Would you write out all of the data exactly as it appears below?
********************
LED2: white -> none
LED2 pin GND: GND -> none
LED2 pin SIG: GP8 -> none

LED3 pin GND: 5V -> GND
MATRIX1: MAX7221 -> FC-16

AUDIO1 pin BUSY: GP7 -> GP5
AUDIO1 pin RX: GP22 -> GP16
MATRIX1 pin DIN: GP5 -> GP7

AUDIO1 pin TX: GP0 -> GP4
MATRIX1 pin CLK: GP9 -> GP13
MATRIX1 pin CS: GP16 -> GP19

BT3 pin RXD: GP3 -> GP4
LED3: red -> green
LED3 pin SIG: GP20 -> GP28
********************
__Task response__
LED2: white -> none
LED2 pin GND: GND -> none
LED2 pin SIG: GP8 -> none

LED3 pin GND: 5V -> GND
MATRIX1: MAX7221 -> FC-16

AUDIO1 pin BUSY: GP7 -> GP5
AUDIO1 pin RX: GP22 -> GP16
MATRIX1 pin DIN: GP5 -> GP7

AUDIO1 pin TX: GP0 -> GP4
MATRIX1 pin CLK: GP9 -> GP13
MATRIX1 pin CS: GP16 -> GP19

BT3 pin RXD: GP3 -> GP4
LED3: red -> green
LED3 pin SIG: GP20 -> GP28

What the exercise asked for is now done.